BEGIN EXTRACTED MATERIAL

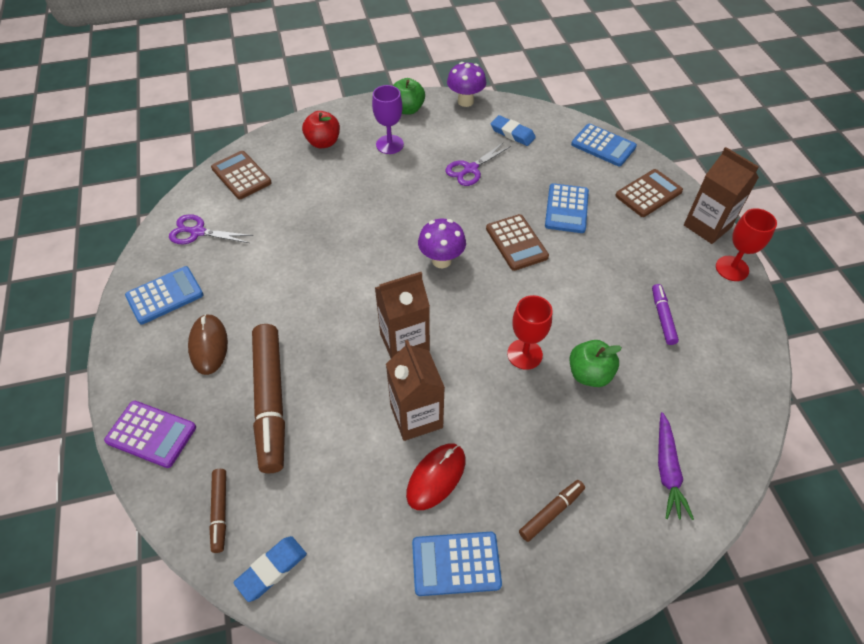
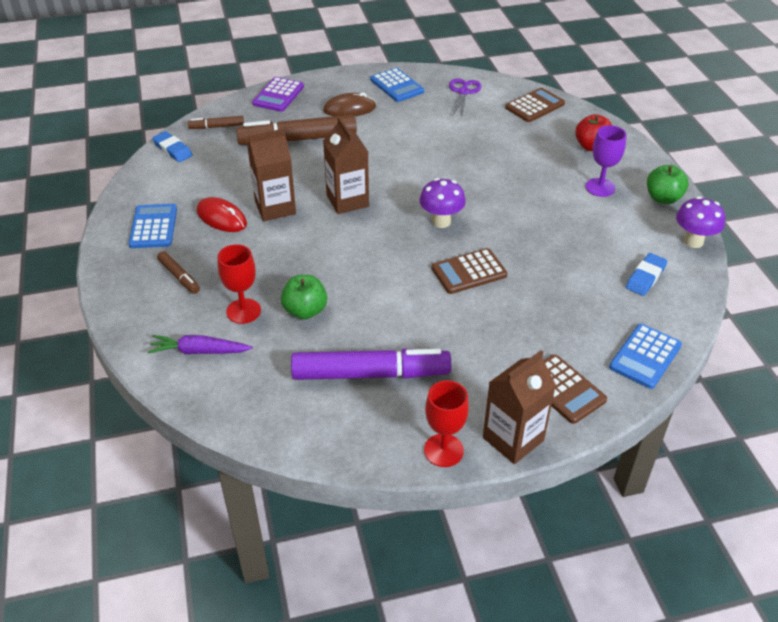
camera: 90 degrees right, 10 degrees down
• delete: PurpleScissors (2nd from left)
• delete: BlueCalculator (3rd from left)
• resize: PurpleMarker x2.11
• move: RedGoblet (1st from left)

END EXTRACTED MATERIAL
BEGIN EXTRACTED MATERIAL

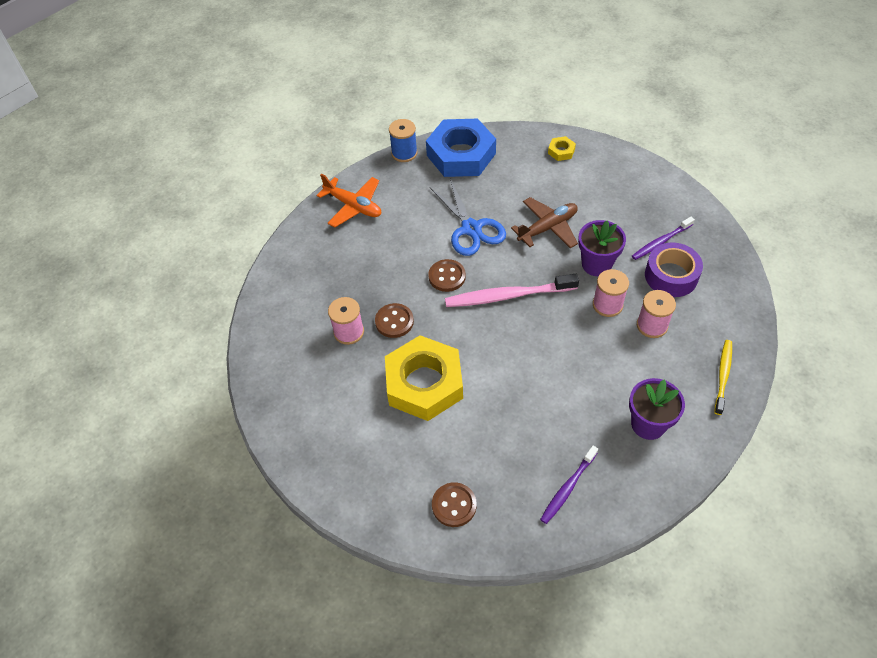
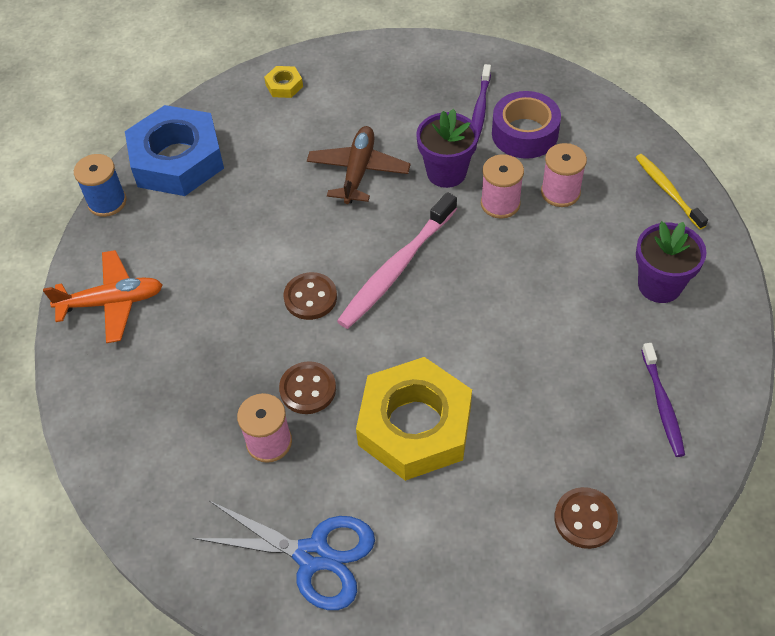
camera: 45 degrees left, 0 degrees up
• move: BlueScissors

END EXTRACTED MATERIAL

→ EXERCISE DIRECTIONS:
Please count the lines in the data that include the word "move" and report the number by itself.

→ RESPONSE TO THIS EXERCISE:
2